EXERCISE: Transcribe each record precisely; images stay out.

--- SUPPLIED RECORDS Enclosed Below ---

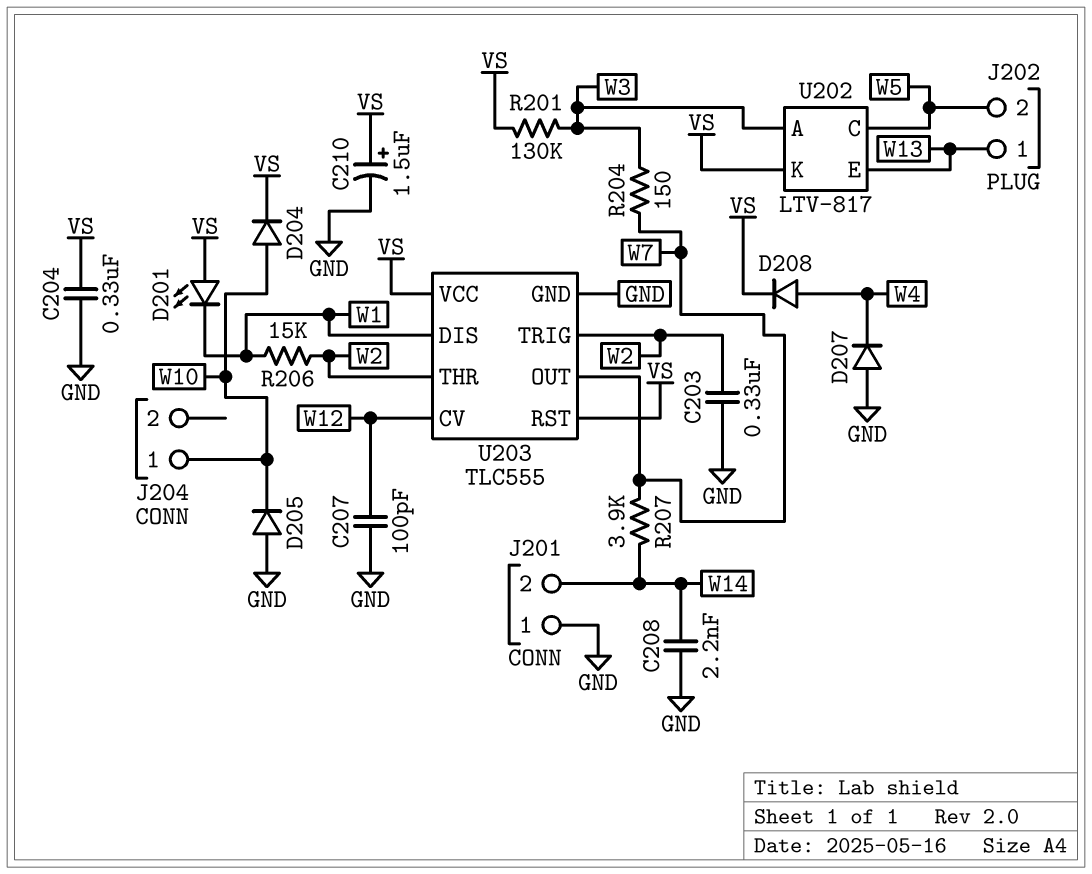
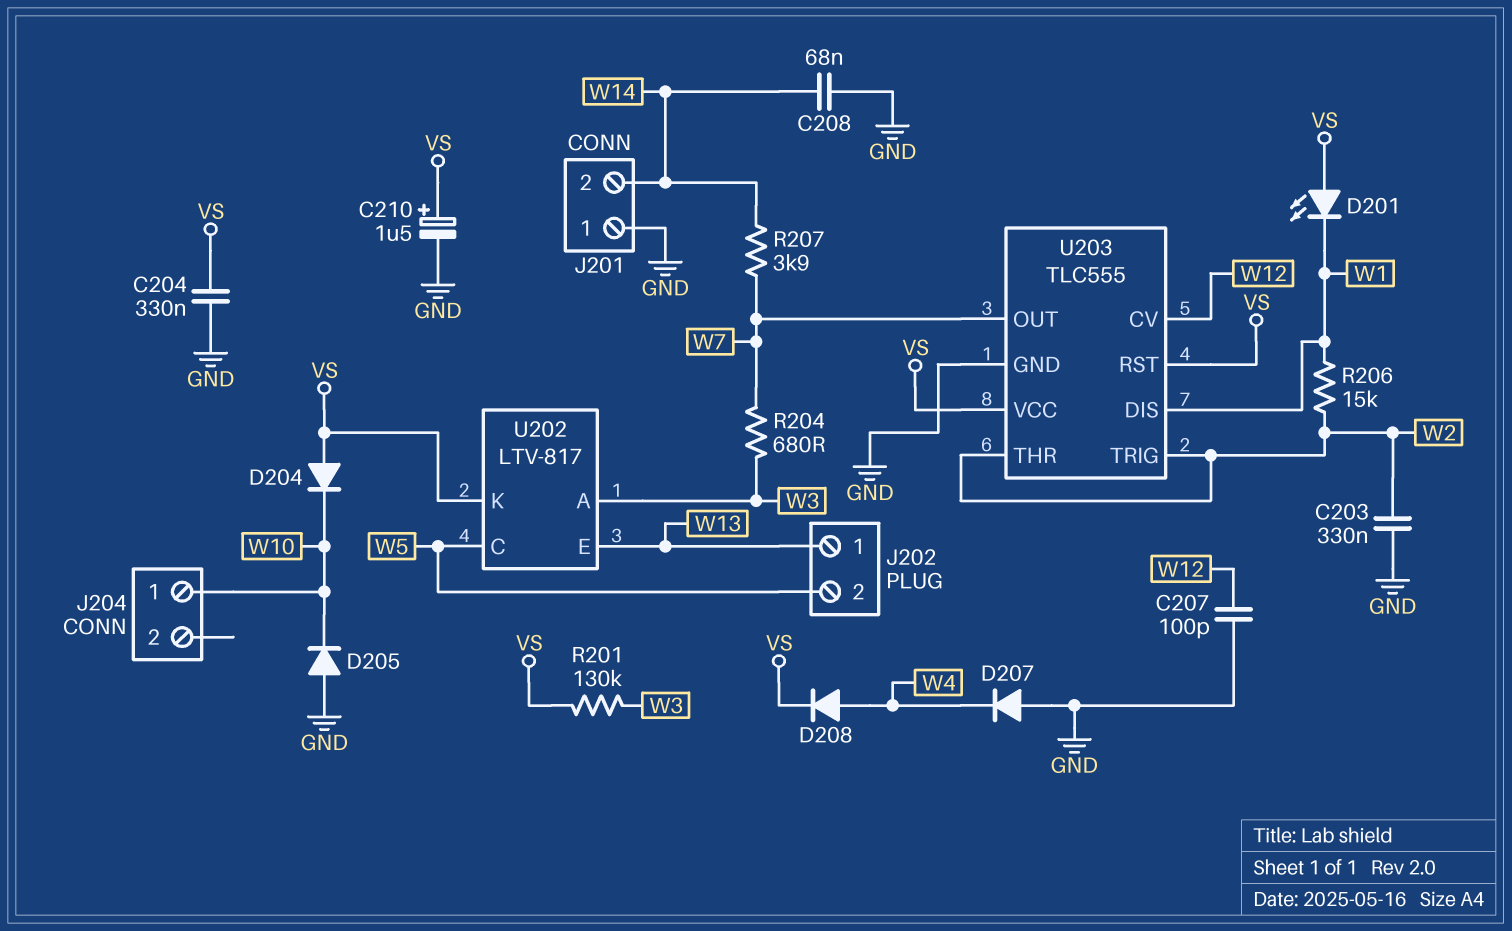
C208: 2.2nF (GND, W14) -> 68nF (GND, W14)
D204: diode (A W10, K VS) -> diode (A VS, K W10)
R204: 150 (W3, W7) -> 680 (W3, W7)

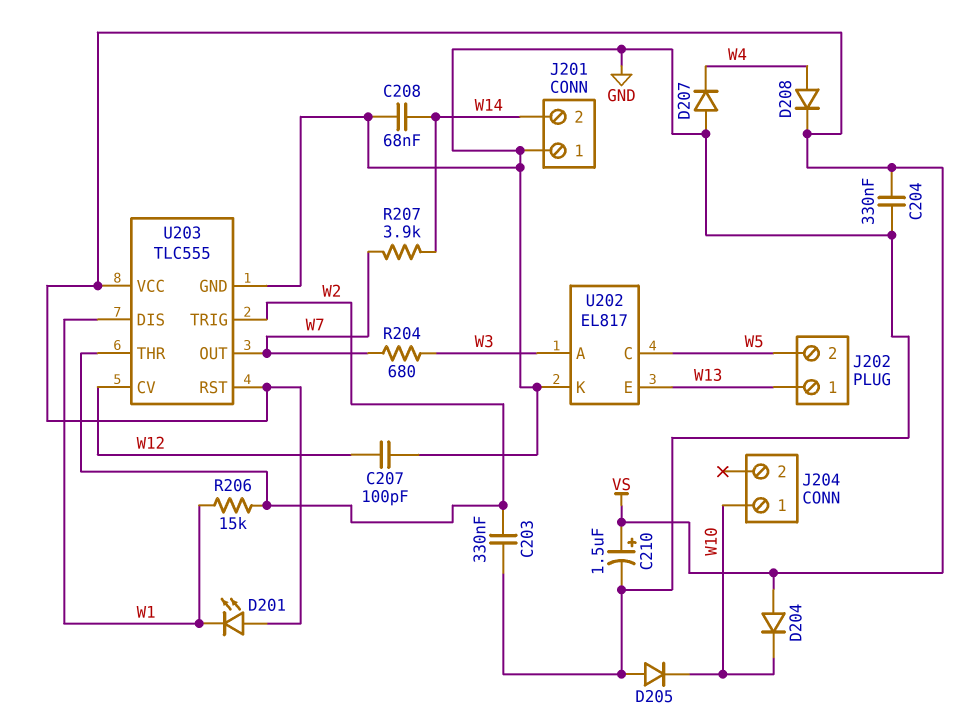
R201: 130k (VS, W3) -> none
U202: LTV-817 -> EL817
U202 pin K: VS -> GND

--- End of Enclosed SUPPLIED RECORDS ---

ANSWER SECTION:
C208: 2.2nF (GND, W14) -> 68nF (GND, W14)
D204: diode (A W10, K VS) -> diode (A VS, K W10)
R204: 150 (W3, W7) -> 680 (W3, W7)

R201: 130k (VS, W3) -> none
U202: LTV-817 -> EL817
U202 pin K: VS -> GND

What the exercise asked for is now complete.